» DESCRIPTION OF THE TASK
For this exercise, print the listing below exactly, without its pictures.

» SUPPLIED MATERIAL

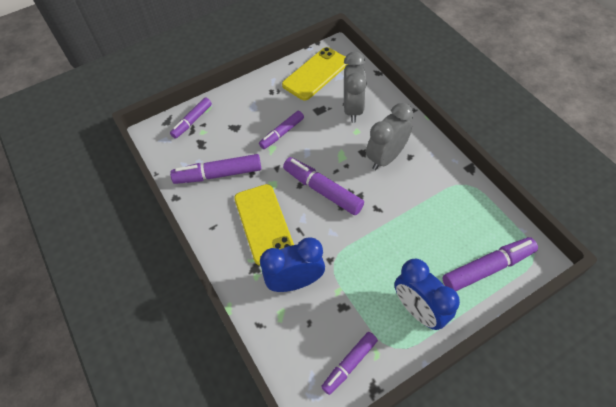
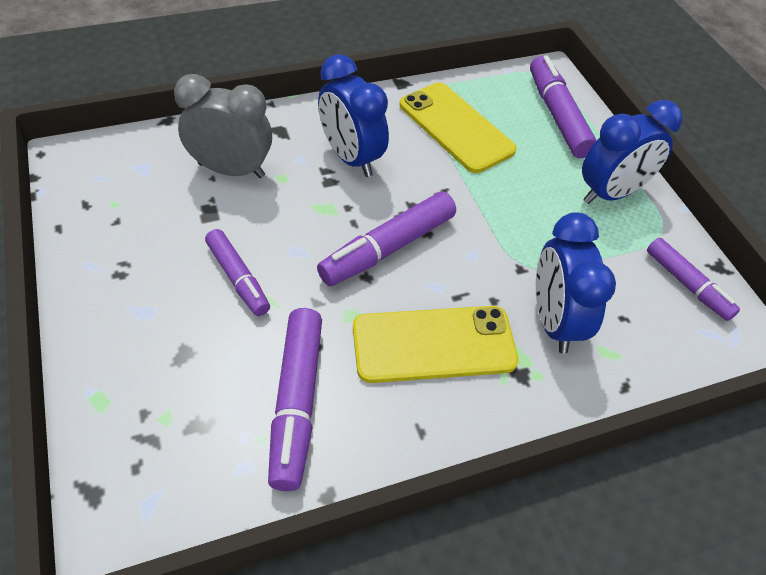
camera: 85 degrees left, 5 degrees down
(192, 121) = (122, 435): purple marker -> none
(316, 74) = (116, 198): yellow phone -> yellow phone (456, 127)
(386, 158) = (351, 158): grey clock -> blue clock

» ANSWER FOR THIS EXERCISE
camera: 85 degrees left, 5 degrees down
(192, 121) = (122, 435): purple marker -> none
(316, 74) = (116, 198): yellow phone -> yellow phone (456, 127)
(386, 158) = (351, 158): grey clock -> blue clock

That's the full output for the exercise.